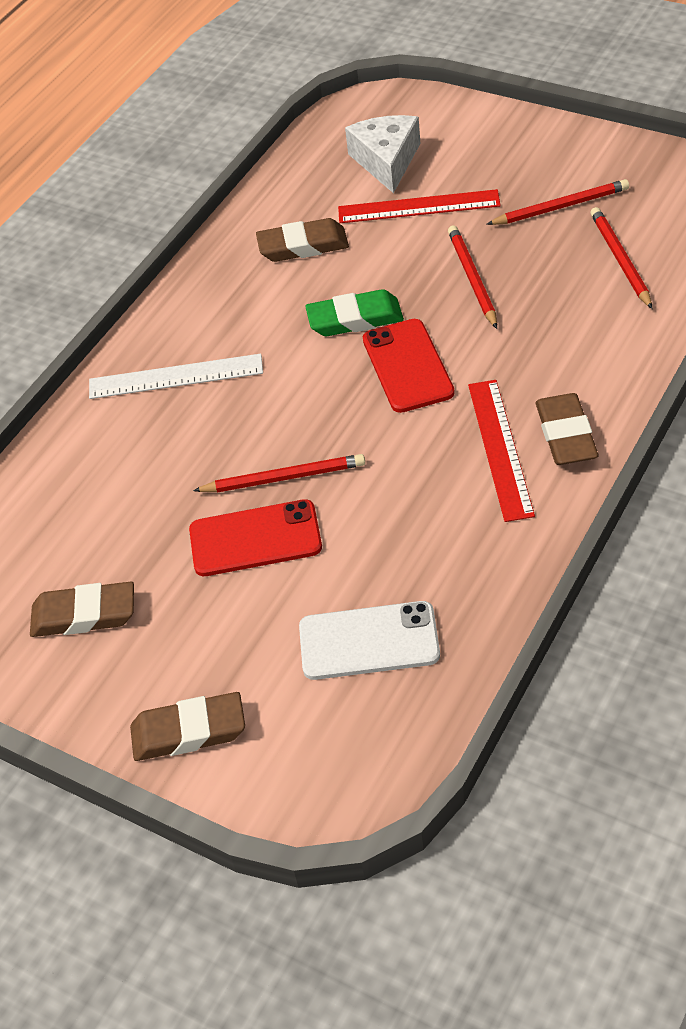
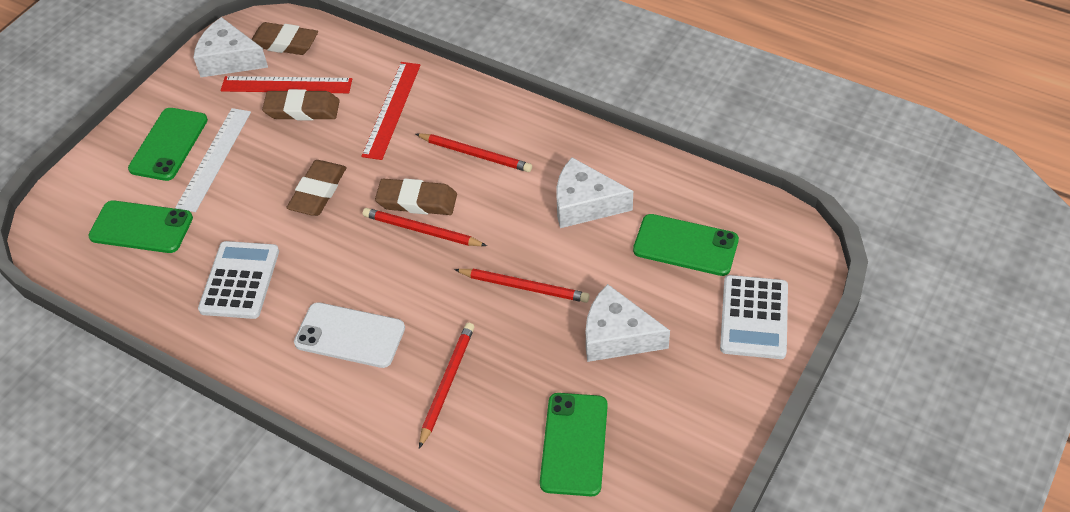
green eraser: 1 -> 0
green phone: 0 -> 4
red phone: 2 -> 0
white calculator: 0 -> 2
white cheese: 1 -> 3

★ ★ ★

Check each line of the entries for "white" and copy those that have it.

white calculator: 0 -> 2
white cheese: 1 -> 3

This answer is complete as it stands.